RECORDS FOR THE EXERCISE |
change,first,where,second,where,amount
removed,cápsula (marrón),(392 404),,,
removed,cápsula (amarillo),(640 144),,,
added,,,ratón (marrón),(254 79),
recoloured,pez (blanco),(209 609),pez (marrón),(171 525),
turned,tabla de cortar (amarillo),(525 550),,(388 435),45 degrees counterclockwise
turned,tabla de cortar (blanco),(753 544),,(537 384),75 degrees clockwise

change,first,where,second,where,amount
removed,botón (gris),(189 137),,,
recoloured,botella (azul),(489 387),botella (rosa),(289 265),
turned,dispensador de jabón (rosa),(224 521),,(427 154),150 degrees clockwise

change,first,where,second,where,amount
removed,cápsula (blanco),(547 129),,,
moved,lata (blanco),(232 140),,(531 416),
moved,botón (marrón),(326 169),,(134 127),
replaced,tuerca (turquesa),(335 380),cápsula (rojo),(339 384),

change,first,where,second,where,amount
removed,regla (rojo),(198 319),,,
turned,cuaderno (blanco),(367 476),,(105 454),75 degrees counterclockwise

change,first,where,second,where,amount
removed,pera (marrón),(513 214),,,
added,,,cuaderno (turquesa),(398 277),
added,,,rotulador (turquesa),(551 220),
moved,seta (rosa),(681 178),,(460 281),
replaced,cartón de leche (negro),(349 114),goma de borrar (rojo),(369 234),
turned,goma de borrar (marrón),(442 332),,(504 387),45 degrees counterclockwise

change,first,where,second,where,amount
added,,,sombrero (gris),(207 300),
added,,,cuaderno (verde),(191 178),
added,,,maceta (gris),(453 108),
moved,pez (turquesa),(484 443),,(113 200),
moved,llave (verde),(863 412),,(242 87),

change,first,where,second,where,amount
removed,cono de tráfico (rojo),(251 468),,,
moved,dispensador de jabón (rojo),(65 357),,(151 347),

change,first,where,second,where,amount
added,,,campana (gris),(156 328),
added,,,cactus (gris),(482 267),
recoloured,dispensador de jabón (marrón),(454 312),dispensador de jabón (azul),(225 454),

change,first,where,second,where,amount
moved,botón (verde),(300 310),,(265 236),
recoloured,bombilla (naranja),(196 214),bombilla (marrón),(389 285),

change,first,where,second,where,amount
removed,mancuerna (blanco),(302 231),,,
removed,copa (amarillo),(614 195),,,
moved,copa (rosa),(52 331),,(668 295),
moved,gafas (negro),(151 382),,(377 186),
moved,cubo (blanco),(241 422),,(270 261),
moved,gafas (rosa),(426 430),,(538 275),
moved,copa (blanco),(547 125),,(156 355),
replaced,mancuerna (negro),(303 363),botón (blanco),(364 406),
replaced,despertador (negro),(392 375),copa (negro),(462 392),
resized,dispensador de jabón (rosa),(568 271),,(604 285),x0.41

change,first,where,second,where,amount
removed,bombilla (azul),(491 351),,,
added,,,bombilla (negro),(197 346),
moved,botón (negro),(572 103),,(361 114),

ACTION ITEM | Extract the complete set of records unchanged.

OUTPUT BELOW |
change,first,where,second,where,amount
removed,cápsula (marrón),(392 404),,,
removed,cápsula (amarillo),(640 144),,,
added,,,ratón (marrón),(254 79),
recoloured,pez (blanco),(209 609),pez (marrón),(171 525),
turned,tabla de cortar (amarillo),(525 550),,(388 435),45 degrees counterclockwise
turned,tabla de cortar (blanco),(753 544),,(537 384),75 degrees clockwise

change,first,where,second,where,amount
removed,botón (gris),(189 137),,,
recoloured,botella (azul),(489 387),botella (rosa),(289 265),
turned,dispensador de jabón (rosa),(224 521),,(427 154),150 degrees clockwise

change,first,where,second,where,amount
removed,cápsula (blanco),(547 129),,,
moved,lata (blanco),(232 140),,(531 416),
moved,botón (marrón),(326 169),,(134 127),
replaced,tuerca (turquesa),(335 380),cápsula (rojo),(339 384),

change,first,where,second,where,amount
removed,regla (rojo),(198 319),,,
turned,cuaderno (blanco),(367 476),,(105 454),75 degrees counterclockwise

change,first,where,second,where,amount
removed,pera (marrón),(513 214),,,
added,,,cuaderno (turquesa),(398 277),
added,,,rotulador (turquesa),(551 220),
moved,seta (rosa),(681 178),,(460 281),
replaced,cartón de leche (negro),(349 114),goma de borrar (rojo),(369 234),
turned,goma de borrar (marrón),(442 332),,(504 387),45 degrees counterclockwise

change,first,where,second,where,amount
added,,,sombrero (gris),(207 300),
added,,,cuaderno (verde),(191 178),
added,,,maceta (gris),(453 108),
moved,pez (turquesa),(484 443),,(113 200),
moved,llave (verde),(863 412),,(242 87),

change,first,where,second,where,amount
removed,cono de tráfico (rojo),(251 468),,,
moved,dispensador de jabón (rojo),(65 357),,(151 347),

change,first,where,second,where,amount
added,,,campana (gris),(156 328),
added,,,cactus (gris),(482 267),
recoloured,dispensador de jabón (marrón),(454 312),dispensador de jabón (azul),(225 454),

change,first,where,second,where,amount
moved,botón (verde),(300 310),,(265 236),
recoloured,bombilla (naranja),(196 214),bombilla (marrón),(389 285),

change,first,where,second,where,amount
removed,mancuerna (blanco),(302 231),,,
removed,copa (amarillo),(614 195),,,
moved,copa (rosa),(52 331),,(668 295),
moved,gafas (negro),(151 382),,(377 186),
moved,cubo (blanco),(241 422),,(270 261),
moved,gafas (rosa),(426 430),,(538 275),
moved,copa (blanco),(547 125),,(156 355),
replaced,mancuerna (negro),(303 363),botón (blanco),(364 406),
replaced,despertador (negro),(392 375),copa (negro),(462 392),
resized,dispensador de jabón (rosa),(568 271),,(604 285),x0.41

change,first,where,second,where,amount
removed,bombilla (azul),(491 351),,,
added,,,bombilla (negro),(197 346),
moved,botón (negro),(572 103),,(361 114),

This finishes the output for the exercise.